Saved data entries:
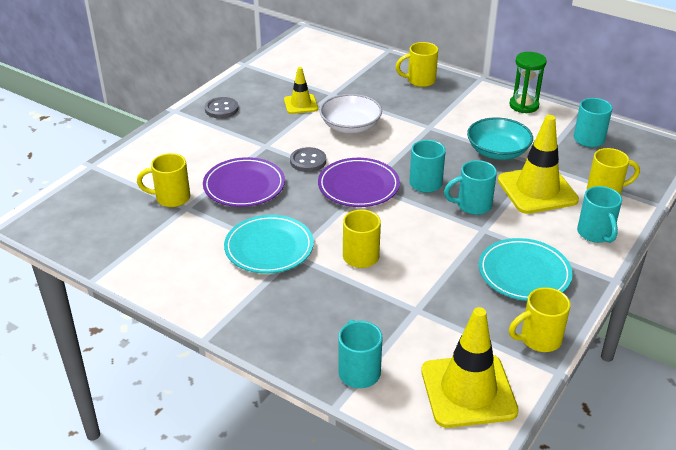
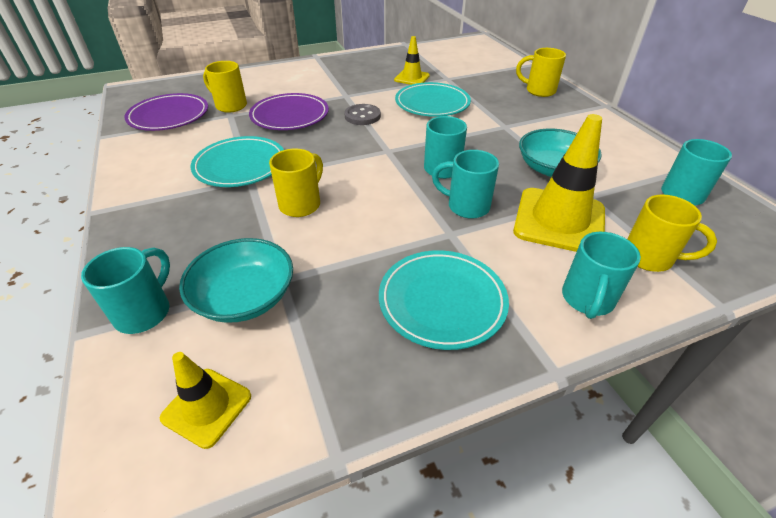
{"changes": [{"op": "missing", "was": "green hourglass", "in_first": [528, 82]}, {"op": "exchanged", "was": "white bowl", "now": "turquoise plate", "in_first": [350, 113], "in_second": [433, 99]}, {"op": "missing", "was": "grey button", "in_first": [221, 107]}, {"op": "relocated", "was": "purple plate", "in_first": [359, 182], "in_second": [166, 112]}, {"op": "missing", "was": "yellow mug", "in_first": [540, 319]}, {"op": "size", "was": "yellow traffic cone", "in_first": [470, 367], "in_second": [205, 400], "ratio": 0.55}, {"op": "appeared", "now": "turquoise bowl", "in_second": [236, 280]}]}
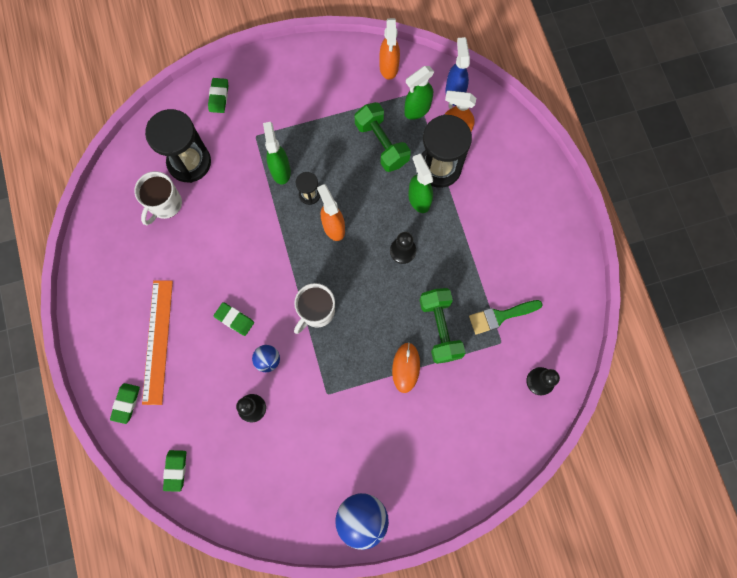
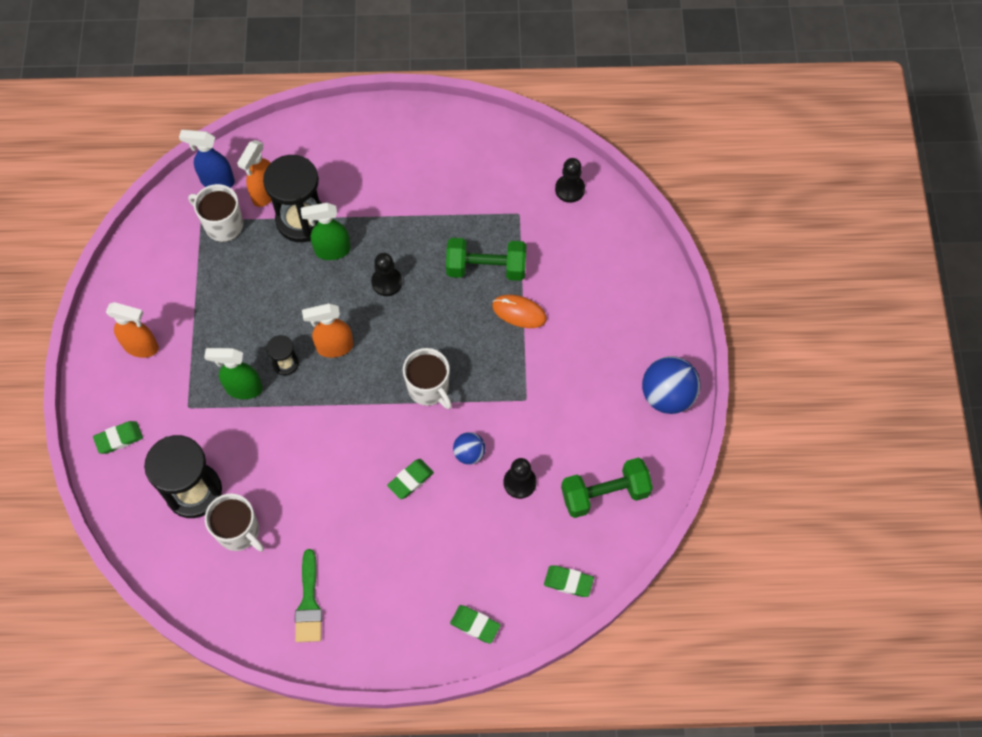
{"changes": [{"op": "relocated", "was": "orange spray bottle", "in_first": [389, 49], "in_second": [132, 330]}, {"op": "exchanged", "was": "green spray bottle", "now": "white mug", "in_first": [419, 93], "in_second": [215, 213]}, {"op": "spun", "was": "green eraser", "in_first": [218, 95], "in_second": [118, 437], "clockwise": -45}, {"op": "relocated", "was": "green dumbbell", "in_first": [383, 137], "in_second": [607, 487]}, {"op": "missing", "was": "orange ruler", "in_first": [157, 342]}, {"op": "relocated", "was": "green brush", "in_first": [506, 317], "in_second": [308, 595]}]}
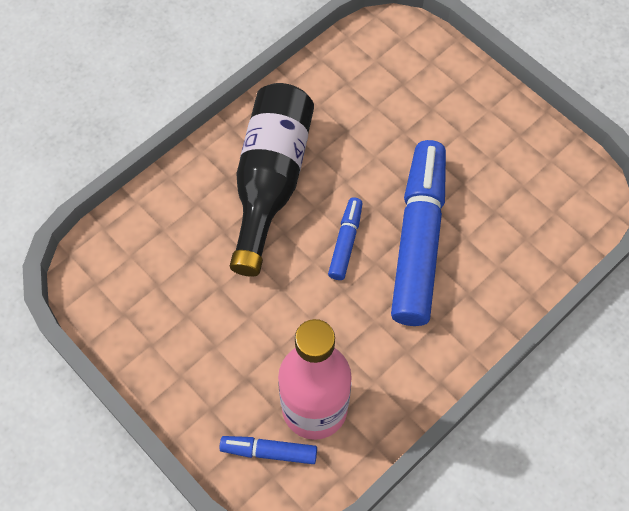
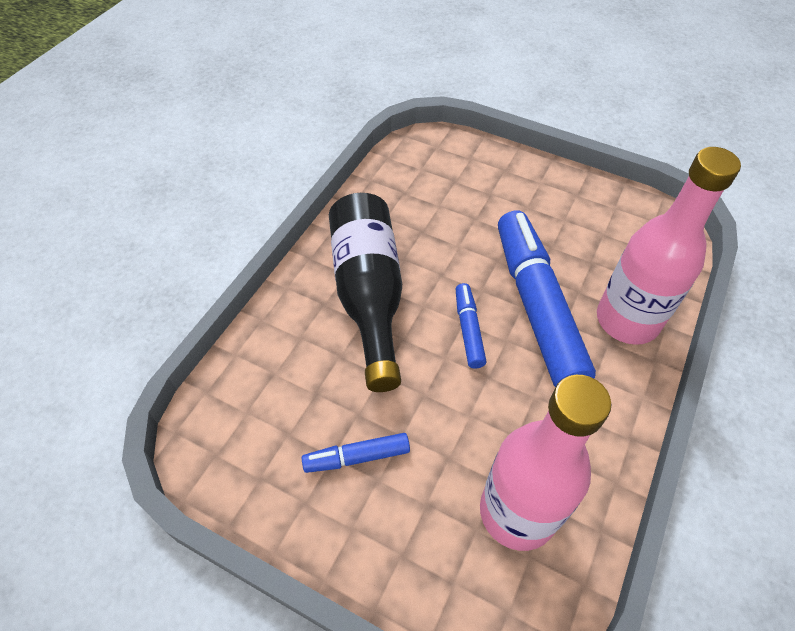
{"changes": [{"op": "relocated", "was": "blue marker", "in_first": [268, 450], "in_second": [356, 453]}, {"op": "appeared", "now": "pink bottle", "in_second": [669, 246]}]}
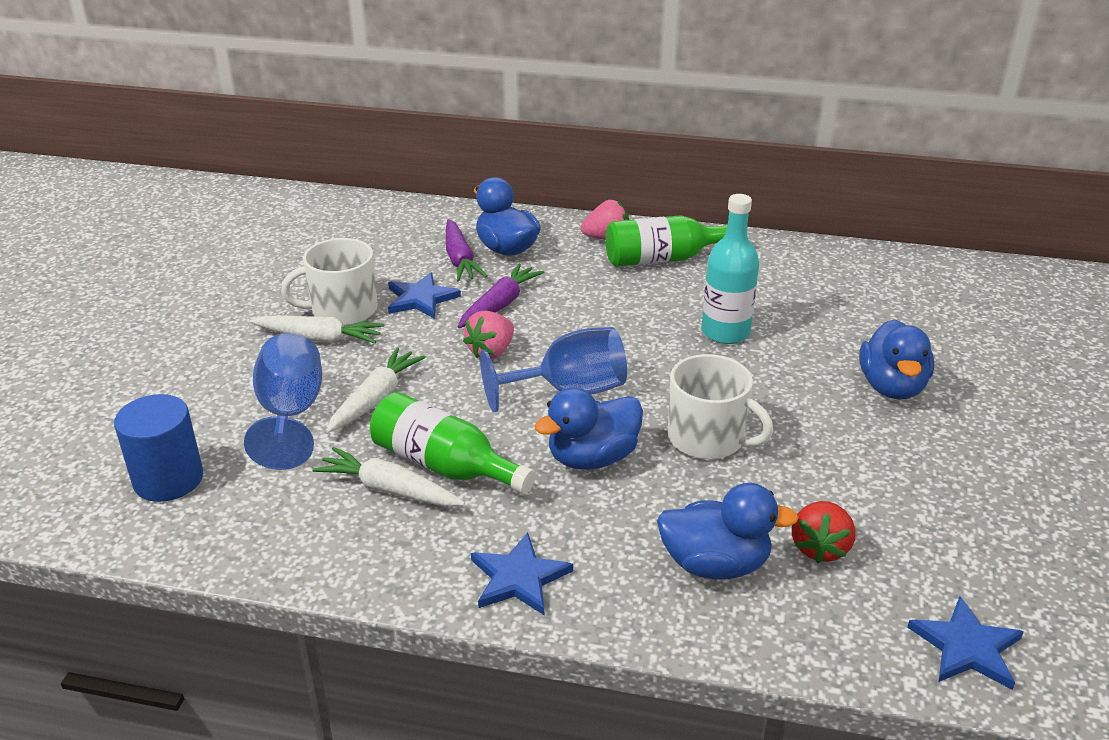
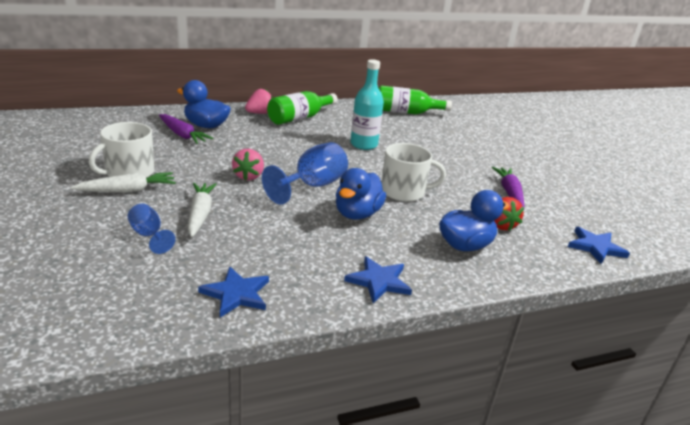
{"changes": [{"op": "relocated", "was": "purple carrot", "in_first": [501, 295], "in_second": [508, 187]}, {"op": "relocated", "was": "blue star", "in_first": [424, 295], "in_second": [233, 292]}, {"op": "missing", "was": "blue duck", "in_first": [896, 359]}, {"op": "size", "was": "blue goblet", "in_first": [283, 401], "in_second": [151, 229], "ratio": 0.57}, {"op": "relocated", "was": "green bottle", "in_first": [453, 443], "in_second": [415, 99]}, {"op": "missing", "was": "blue cylinder", "in_first": [158, 448]}, {"op": "missing", "was": "white carrot", "in_first": [388, 477]}]}
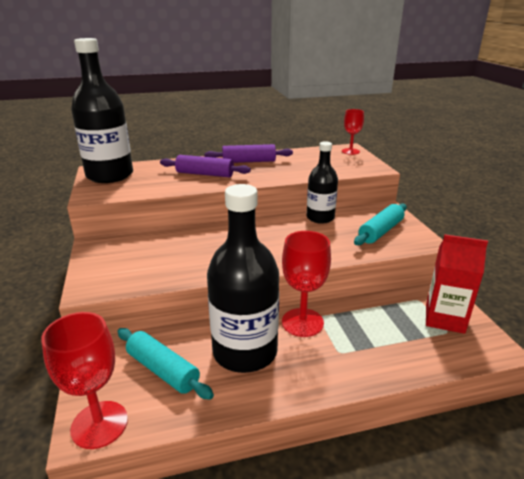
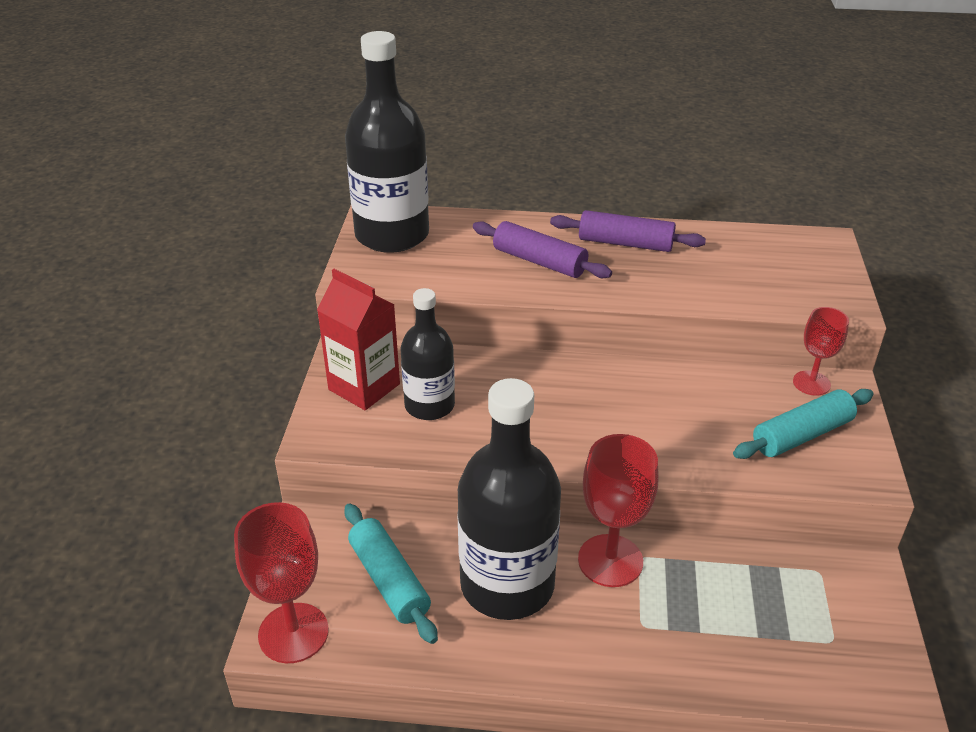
{"changes": [{"op": "relocated", "was": "red goblet", "in_first": [353, 132], "in_second": [821, 351]}, {"op": "relocated", "was": "black bottle", "in_first": [322, 182], "in_second": [427, 354]}, {"op": "relocated", "was": "red carton", "in_first": [457, 284], "in_second": [358, 339]}]}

▶ WHAT YOU SHOULD DO: Search the records for the word "exchanged". Copy every line that has it.

▶ YOUR SOLUTION:
{"changes": [{"op": "missing", "was": "green hourglass", "in_first": [528, 82]}, {"op": "exchanged", "was": "white bowl", "now": "turquoise plate", "in_first": [350, 113], "in_second": [433, 99]}, {"op": "missing", "was": "grey button", "in_first": [221, 107]}, {"op": "relocated", "was": "purple plate", "in_first": [359, 182], "in_second": [166, 112]}, {"op": "missing", "was": "yellow mug", "in_first": [540, 319]}, {"op": "size", "was": "yellow traffic cone", "in_first": [470, 367], "in_second": [205, 400], "ratio": 0.55}, {"op": "appeared", "now": "turquoise bowl", "in_second": [236, 280]}]}
{"changes": [{"op": "relocated", "was": "orange spray bottle", "in_first": [389, 49], "in_second": [132, 330]}, {"op": "exchanged", "was": "green spray bottle", "now": "white mug", "in_first": [419, 93], "in_second": [215, 213]}, {"op": "spun", "was": "green eraser", "in_first": [218, 95], "in_second": [118, 437], "clockwise": -45}, {"op": "relocated", "was": "green dumbbell", "in_first": [383, 137], "in_second": [607, 487]}, {"op": "missing", "was": "orange ruler", "in_first": [157, 342]}, {"op": "relocated", "was": "green brush", "in_first": [506, 317], "in_second": [308, 595]}]}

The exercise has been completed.